### Exercise aim:
Please reproduce the entries below exactly, leaving the pictures out.

Edit difference data:
>>>

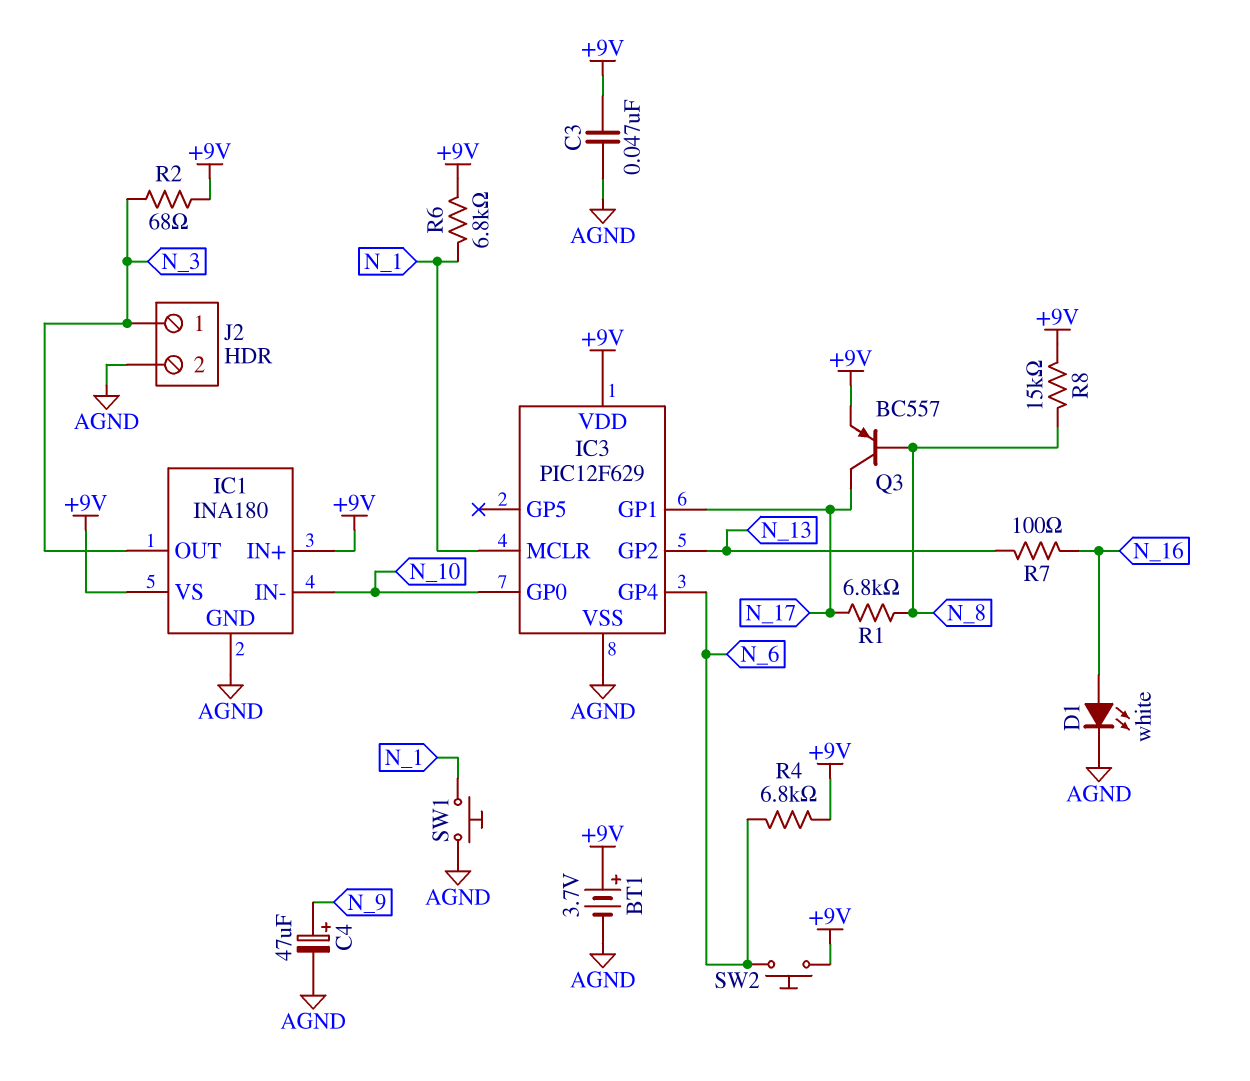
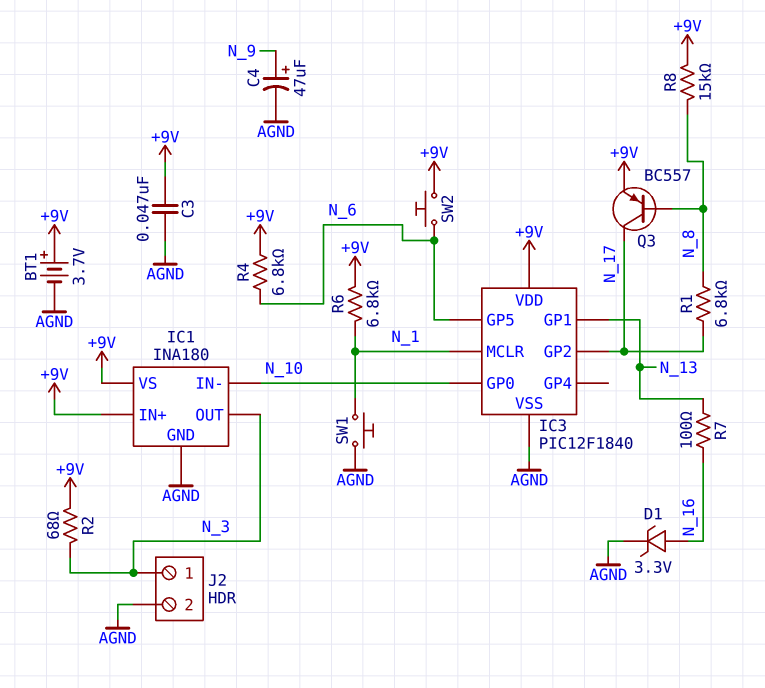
D1: LED white (A N_16, K AGND) -> zener 3.3V (A N_16, K AGND)
IC3: PIC12F629 -> PIC12F1840
IC3 pin GP1: N_17 -> N_13
IC3 pin GP2: N_13 -> N_17
IC3 pin GP4: N_6 -> none
IC3 pin GP5: none -> N_6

<<<

### Response for this exercise:
D1: LED white (A N_16, K AGND) -> zener 3.3V (A N_16, K AGND)
IC3: PIC12F629 -> PIC12F1840
IC3 pin GP1: N_17 -> N_13
IC3 pin GP2: N_13 -> N_17
IC3 pin GP4: N_6 -> none
IC3 pin GP5: none -> N_6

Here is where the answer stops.